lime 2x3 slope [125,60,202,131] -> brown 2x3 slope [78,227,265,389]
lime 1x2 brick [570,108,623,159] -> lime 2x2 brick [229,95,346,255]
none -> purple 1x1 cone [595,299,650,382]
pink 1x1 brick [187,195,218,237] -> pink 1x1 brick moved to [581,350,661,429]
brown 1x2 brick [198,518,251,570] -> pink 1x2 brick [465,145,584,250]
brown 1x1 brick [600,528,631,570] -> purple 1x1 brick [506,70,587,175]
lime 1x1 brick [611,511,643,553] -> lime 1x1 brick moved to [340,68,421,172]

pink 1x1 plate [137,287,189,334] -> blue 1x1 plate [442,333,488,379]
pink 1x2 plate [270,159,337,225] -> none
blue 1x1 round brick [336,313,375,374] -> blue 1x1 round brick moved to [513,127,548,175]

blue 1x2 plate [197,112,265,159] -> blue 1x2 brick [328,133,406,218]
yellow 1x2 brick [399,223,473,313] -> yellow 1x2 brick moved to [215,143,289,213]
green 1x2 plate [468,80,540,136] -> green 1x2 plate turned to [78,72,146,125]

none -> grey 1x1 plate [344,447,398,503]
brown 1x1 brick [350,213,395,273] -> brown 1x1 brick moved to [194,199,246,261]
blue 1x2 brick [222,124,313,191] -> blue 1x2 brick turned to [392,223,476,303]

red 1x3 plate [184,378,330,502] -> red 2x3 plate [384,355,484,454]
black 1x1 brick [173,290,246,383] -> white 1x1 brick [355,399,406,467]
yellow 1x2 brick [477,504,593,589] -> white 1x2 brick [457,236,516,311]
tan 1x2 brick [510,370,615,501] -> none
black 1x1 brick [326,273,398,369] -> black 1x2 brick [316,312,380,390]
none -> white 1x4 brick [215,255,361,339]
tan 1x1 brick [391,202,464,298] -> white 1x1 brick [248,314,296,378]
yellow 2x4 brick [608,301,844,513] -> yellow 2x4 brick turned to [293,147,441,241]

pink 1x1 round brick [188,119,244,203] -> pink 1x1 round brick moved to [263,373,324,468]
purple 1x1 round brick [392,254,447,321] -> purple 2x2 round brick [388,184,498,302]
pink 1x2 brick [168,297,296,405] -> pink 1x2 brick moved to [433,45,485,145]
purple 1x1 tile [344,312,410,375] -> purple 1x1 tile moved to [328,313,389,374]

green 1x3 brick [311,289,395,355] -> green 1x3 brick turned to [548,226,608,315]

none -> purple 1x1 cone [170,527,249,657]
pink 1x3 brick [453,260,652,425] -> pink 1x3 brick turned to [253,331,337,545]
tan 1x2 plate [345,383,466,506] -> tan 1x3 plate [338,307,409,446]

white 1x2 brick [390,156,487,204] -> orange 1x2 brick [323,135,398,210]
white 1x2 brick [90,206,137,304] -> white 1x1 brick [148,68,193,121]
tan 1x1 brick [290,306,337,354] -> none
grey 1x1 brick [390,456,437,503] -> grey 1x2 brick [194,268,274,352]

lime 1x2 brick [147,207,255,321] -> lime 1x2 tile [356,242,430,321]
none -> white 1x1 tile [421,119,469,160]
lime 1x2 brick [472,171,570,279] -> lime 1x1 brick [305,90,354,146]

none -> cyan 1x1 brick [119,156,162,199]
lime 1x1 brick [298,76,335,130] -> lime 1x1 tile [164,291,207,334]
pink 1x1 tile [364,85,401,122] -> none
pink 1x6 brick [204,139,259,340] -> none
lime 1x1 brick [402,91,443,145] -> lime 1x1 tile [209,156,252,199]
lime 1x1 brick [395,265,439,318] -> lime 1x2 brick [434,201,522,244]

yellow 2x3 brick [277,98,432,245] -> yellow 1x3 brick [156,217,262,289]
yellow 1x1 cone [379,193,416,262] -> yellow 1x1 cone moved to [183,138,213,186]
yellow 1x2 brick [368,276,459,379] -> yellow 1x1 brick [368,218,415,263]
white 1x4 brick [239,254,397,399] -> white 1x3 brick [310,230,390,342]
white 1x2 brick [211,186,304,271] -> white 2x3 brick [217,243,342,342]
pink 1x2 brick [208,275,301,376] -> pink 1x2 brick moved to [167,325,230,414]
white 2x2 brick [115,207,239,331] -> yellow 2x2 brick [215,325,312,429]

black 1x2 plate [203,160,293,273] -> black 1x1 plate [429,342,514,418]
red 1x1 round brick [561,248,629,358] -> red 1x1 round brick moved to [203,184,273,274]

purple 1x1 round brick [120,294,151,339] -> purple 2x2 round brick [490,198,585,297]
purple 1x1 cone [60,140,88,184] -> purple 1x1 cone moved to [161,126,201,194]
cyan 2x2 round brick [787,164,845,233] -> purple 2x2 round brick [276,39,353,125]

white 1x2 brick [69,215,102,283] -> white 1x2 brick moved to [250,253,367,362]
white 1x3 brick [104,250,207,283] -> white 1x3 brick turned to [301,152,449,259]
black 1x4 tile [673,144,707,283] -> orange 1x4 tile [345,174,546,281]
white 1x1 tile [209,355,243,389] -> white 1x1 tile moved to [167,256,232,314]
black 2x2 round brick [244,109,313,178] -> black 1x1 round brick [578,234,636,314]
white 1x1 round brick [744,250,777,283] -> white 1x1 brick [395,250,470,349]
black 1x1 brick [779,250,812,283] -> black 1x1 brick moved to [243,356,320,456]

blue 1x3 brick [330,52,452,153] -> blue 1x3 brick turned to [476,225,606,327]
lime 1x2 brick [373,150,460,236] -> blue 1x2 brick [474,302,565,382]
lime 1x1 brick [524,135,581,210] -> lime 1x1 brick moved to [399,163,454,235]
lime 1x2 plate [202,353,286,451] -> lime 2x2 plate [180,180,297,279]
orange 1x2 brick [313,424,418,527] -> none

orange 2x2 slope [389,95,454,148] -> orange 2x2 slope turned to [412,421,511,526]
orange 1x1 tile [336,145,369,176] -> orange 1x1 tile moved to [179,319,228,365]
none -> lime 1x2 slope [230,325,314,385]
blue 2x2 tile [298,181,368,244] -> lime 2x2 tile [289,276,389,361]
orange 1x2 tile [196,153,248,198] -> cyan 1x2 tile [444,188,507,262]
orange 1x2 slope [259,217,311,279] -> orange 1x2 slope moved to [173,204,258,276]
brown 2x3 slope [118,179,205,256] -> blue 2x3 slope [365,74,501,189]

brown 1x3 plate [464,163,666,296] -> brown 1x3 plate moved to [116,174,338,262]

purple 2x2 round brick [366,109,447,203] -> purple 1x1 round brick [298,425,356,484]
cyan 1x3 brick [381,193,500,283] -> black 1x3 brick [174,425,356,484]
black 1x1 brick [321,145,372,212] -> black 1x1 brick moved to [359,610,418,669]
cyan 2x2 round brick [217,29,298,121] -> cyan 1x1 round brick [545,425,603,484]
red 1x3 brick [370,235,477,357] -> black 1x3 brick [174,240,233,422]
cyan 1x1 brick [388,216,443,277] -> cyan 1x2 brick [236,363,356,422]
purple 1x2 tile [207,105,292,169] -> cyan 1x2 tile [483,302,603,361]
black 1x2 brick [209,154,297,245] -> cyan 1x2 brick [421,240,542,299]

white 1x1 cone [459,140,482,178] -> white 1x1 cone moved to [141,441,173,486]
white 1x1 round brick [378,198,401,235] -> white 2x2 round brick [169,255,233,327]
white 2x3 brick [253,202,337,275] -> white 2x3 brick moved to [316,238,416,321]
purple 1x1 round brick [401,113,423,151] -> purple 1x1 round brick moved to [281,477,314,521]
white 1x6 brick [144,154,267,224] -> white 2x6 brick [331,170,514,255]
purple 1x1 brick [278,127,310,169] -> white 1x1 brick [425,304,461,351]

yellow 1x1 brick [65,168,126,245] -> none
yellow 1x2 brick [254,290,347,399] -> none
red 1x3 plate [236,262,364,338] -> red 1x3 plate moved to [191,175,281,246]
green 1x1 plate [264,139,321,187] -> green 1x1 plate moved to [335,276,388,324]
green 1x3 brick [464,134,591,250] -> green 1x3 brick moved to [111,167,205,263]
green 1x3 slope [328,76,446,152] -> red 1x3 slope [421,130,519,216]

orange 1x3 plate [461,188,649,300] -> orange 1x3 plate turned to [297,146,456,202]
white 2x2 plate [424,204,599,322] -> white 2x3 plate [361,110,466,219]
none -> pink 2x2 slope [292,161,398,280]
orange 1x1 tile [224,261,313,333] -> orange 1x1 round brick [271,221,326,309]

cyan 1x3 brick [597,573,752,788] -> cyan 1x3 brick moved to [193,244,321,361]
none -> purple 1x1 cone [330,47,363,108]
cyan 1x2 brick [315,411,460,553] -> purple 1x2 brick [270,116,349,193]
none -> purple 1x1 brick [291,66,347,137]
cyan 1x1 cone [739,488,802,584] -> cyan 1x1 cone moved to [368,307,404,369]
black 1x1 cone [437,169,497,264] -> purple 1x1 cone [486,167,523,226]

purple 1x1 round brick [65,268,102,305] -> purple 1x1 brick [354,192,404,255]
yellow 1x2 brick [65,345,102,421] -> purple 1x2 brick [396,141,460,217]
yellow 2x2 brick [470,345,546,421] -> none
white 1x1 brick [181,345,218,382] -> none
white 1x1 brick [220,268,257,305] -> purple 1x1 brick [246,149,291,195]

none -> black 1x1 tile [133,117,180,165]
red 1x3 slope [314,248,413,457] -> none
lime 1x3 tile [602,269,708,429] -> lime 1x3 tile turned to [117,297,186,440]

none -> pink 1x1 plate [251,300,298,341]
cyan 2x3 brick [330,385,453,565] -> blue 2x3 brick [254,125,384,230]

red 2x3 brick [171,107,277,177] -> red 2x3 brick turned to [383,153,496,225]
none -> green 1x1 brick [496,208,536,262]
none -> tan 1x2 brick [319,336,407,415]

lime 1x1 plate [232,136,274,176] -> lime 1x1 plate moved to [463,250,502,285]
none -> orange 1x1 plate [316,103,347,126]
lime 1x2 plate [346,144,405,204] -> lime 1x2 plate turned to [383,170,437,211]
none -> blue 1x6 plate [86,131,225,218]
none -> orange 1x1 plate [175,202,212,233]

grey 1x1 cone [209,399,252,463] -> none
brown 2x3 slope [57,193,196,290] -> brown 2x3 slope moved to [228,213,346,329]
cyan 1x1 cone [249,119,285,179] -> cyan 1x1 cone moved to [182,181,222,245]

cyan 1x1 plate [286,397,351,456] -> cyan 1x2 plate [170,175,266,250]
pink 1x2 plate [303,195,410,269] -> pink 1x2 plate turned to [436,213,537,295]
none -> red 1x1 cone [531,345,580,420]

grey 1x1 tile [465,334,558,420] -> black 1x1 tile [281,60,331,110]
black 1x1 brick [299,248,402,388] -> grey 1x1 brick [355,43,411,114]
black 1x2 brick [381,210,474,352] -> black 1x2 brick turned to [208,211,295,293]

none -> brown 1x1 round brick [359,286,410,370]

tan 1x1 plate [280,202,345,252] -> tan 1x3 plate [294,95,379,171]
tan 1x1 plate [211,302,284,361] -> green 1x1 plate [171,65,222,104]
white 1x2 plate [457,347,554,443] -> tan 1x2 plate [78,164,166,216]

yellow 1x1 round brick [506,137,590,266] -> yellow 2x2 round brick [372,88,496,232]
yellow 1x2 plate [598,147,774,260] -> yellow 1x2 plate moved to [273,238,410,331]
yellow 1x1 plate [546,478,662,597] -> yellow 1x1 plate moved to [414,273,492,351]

▶ **Exercise directions**
Word for word, restate the line that contains "grey 1x1 tile" and each line after it, up to and including the last line of the listing; include nothing else.

▶ **Response box**
grey 1x1 tile [465,334,558,420] -> black 1x1 tile [281,60,331,110]
black 1x1 brick [299,248,402,388] -> grey 1x1 brick [355,43,411,114]
black 1x2 brick [381,210,474,352] -> black 1x2 brick turned to [208,211,295,293]

none -> brown 1x1 round brick [359,286,410,370]

tan 1x1 plate [280,202,345,252] -> tan 1x3 plate [294,95,379,171]
tan 1x1 plate [211,302,284,361] -> green 1x1 plate [171,65,222,104]
white 1x2 plate [457,347,554,443] -> tan 1x2 plate [78,164,166,216]

yellow 1x1 round brick [506,137,590,266] -> yellow 2x2 round brick [372,88,496,232]
yellow 1x2 plate [598,147,774,260] -> yellow 1x2 plate moved to [273,238,410,331]
yellow 1x1 plate [546,478,662,597] -> yellow 1x1 plate moved to [414,273,492,351]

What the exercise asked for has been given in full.